*Goal:*
Repeat all the records below, switching "top-left" to "upper-left" and leaving everything else unchanged.

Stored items
## Begin

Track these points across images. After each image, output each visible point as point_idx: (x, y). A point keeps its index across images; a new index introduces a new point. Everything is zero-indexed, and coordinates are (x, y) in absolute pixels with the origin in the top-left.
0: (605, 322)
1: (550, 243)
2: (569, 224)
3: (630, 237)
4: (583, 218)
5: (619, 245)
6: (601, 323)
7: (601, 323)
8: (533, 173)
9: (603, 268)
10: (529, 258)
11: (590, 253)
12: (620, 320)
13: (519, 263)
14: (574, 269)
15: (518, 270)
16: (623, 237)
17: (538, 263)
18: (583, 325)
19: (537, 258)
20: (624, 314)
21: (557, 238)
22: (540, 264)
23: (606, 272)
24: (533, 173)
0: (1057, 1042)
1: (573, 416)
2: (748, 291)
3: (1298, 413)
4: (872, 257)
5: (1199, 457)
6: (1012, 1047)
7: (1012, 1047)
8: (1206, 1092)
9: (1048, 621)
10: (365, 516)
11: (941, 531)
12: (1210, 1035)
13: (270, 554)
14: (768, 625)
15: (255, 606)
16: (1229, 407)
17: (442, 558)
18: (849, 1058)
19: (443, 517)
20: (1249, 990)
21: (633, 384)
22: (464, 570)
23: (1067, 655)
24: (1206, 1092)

## End

*Result:*
Track these points across images. After each image, output each visible point as point_idx: (x, y). A point keeps its index across images; a new index introduces a new point. Everything is zero-indexed, and coordinates are (x, y) in absolute pixels with the origin in the upper-left.
0: (605, 322)
1: (550, 243)
2: (569, 224)
3: (630, 237)
4: (583, 218)
5: (619, 245)
6: (601, 323)
7: (601, 323)
8: (533, 173)
9: (603, 268)
10: (529, 258)
11: (590, 253)
12: (620, 320)
13: (519, 263)
14: (574, 269)
15: (518, 270)
16: (623, 237)
17: (538, 263)
18: (583, 325)
19: (537, 258)
20: (624, 314)
21: (557, 238)
22: (540, 264)
23: (606, 272)
24: (533, 173)
0: (1057, 1042)
1: (573, 416)
2: (748, 291)
3: (1298, 413)
4: (872, 257)
5: (1199, 457)
6: (1012, 1047)
7: (1012, 1047)
8: (1206, 1092)
9: (1048, 621)
10: (365, 516)
11: (941, 531)
12: (1210, 1035)
13: (270, 554)
14: (768, 625)
15: (255, 606)
16: (1229, 407)
17: (442, 558)
18: (849, 1058)
19: (443, 517)
20: (1249, 990)
21: (633, 384)
22: (464, 570)
23: (1067, 655)
24: (1206, 1092)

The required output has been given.